***** Data supplied *****

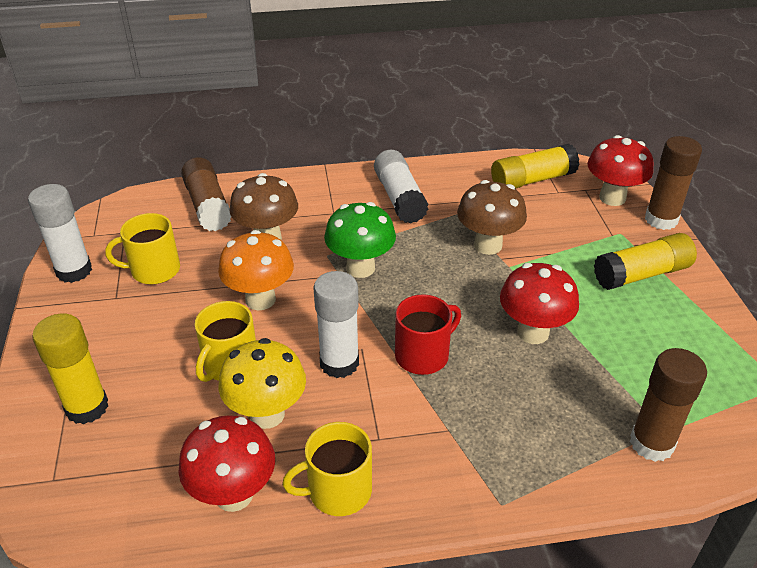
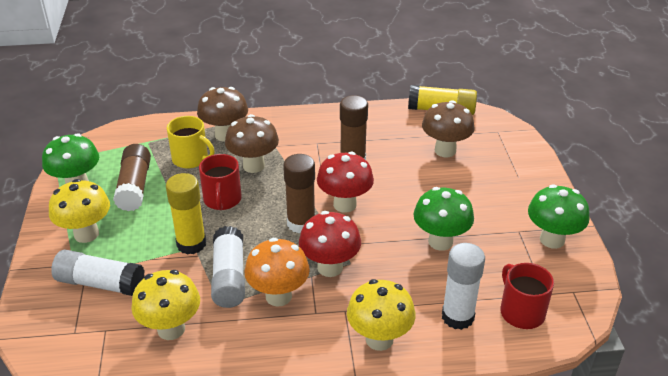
brown mushroom: 2 -> 3
green mushroom: 1 -> 3
red mug: 1 -> 2
red mushroom: 3 -> 2
yellow glue stick: 3 -> 2
yellow mug: 3 -> 1
yellow mushroom: 1 -> 3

*****

» **How to complete this task**: What lines in the entries above include the string "mushroom"? Return each one.

» **Response to this task**:
brown mushroom: 2 -> 3
green mushroom: 1 -> 3
red mushroom: 3 -> 2
yellow mushroom: 1 -> 3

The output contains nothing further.